YOUR INSTRUCTIONS
Find every line of the listing below where "bowling" appears, and copy it.

SUPPLIED RECORDS
──────────

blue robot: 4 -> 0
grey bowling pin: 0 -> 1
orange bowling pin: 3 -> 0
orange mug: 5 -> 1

──────────

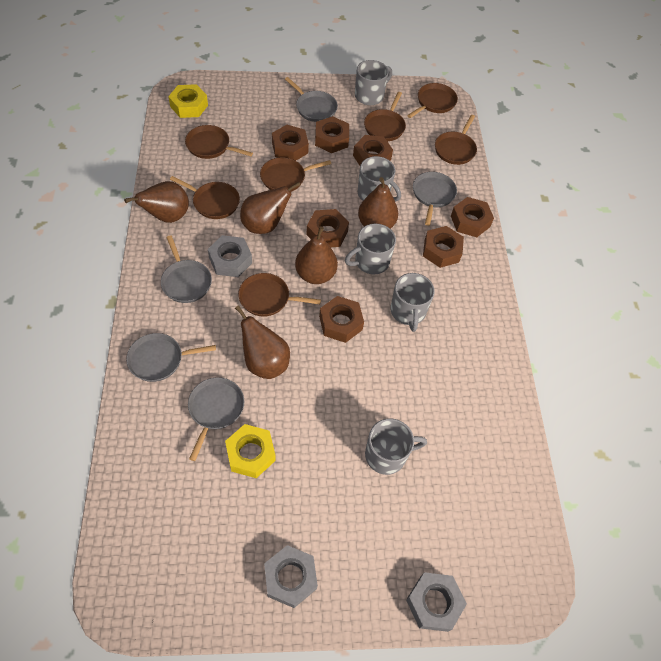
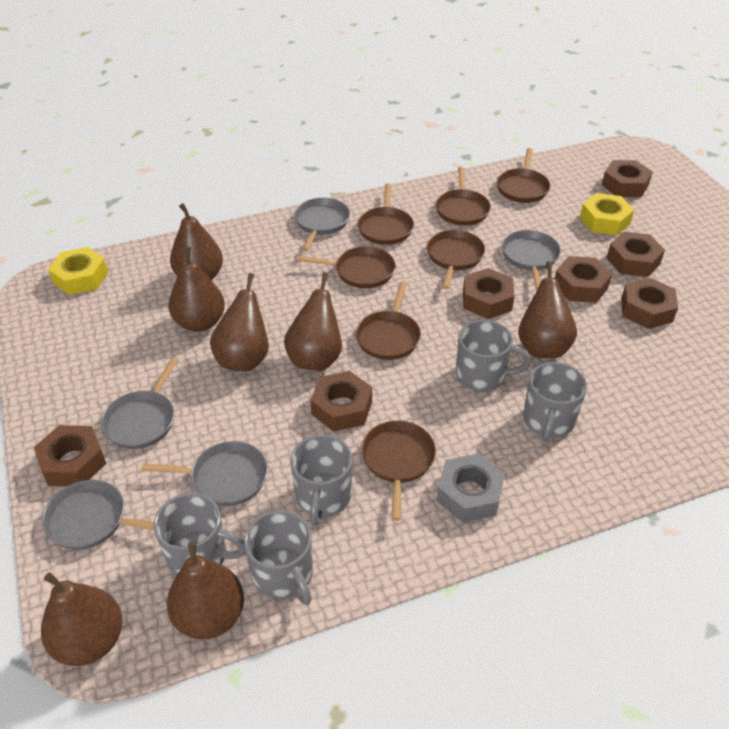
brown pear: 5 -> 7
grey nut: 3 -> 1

──────────

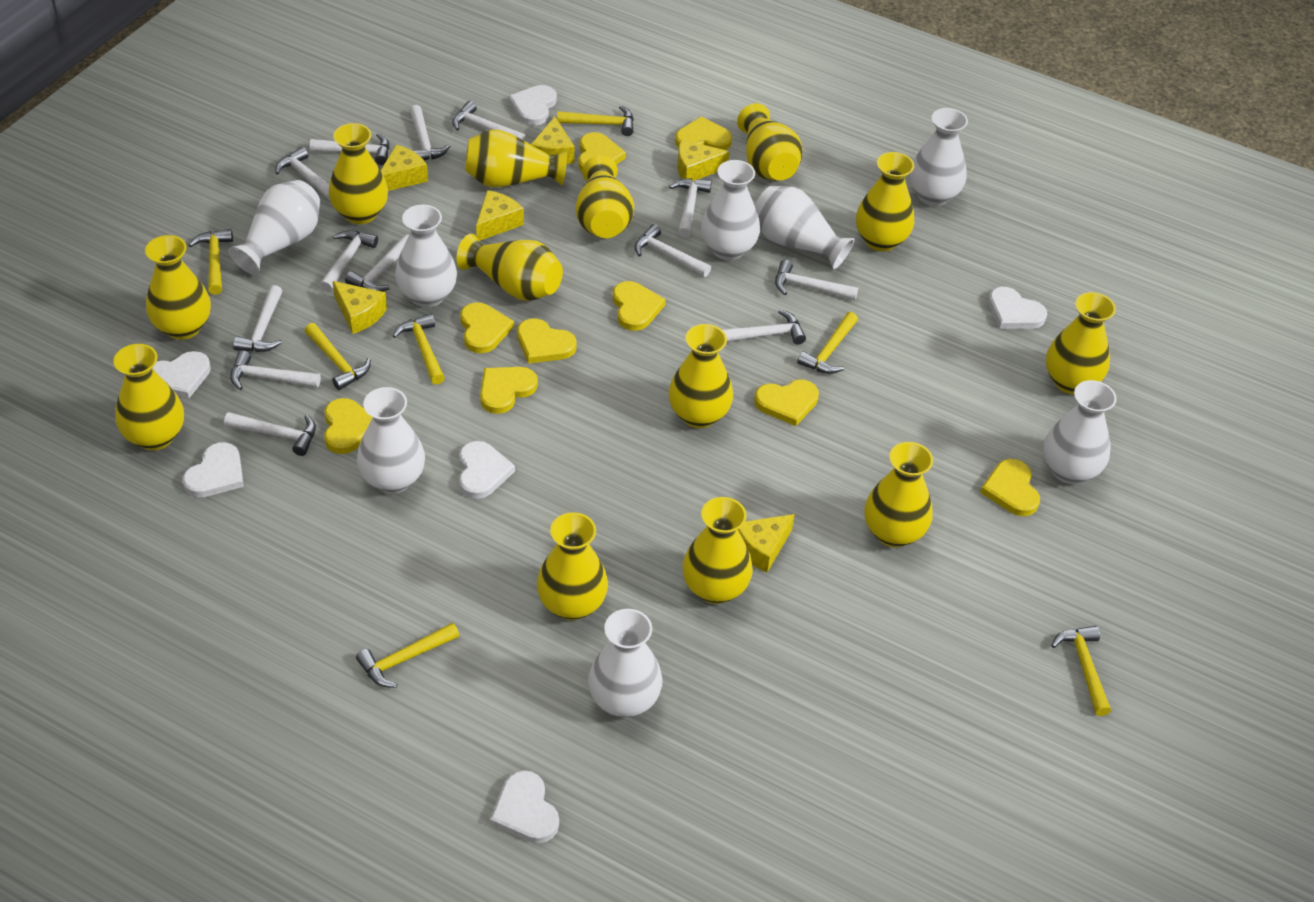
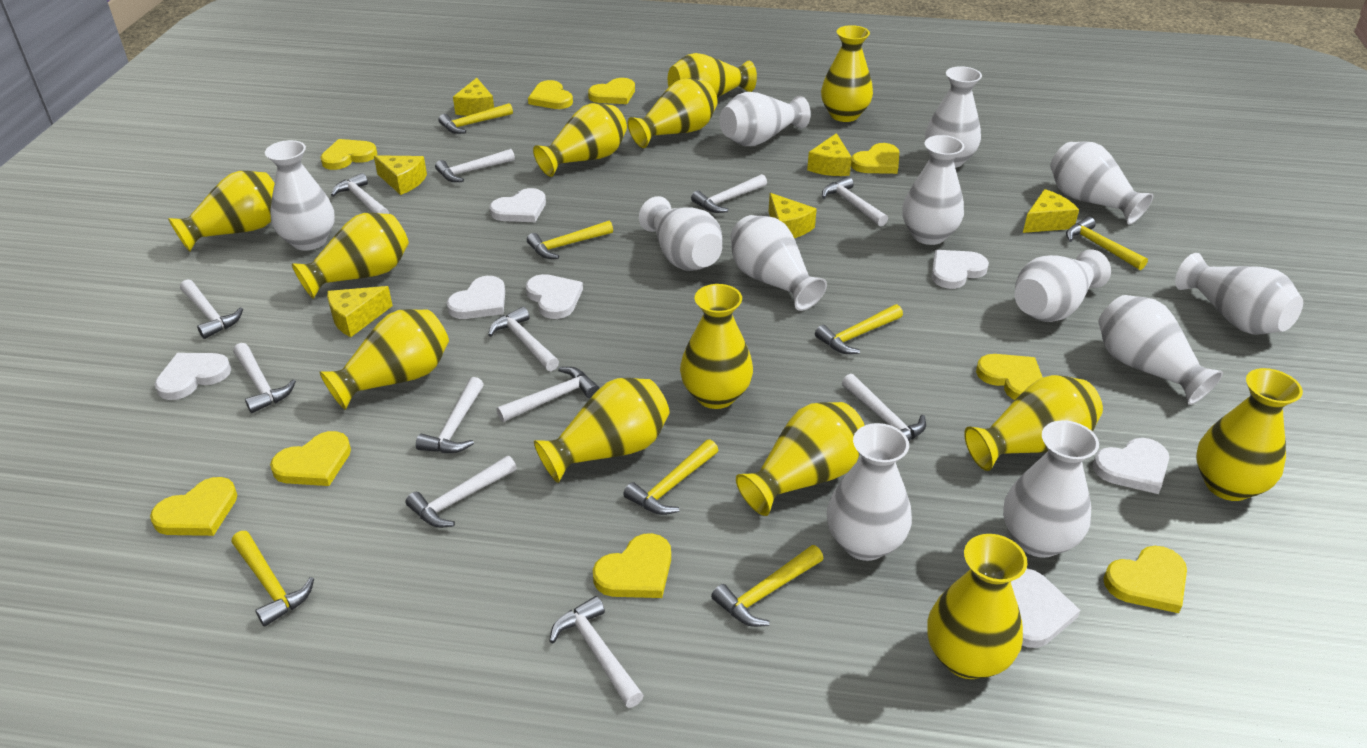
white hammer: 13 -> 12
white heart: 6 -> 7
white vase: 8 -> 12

──────────

RESULT OF THE EXERCISE
grey bowling pin: 0 -> 1
orange bowling pin: 3 -> 0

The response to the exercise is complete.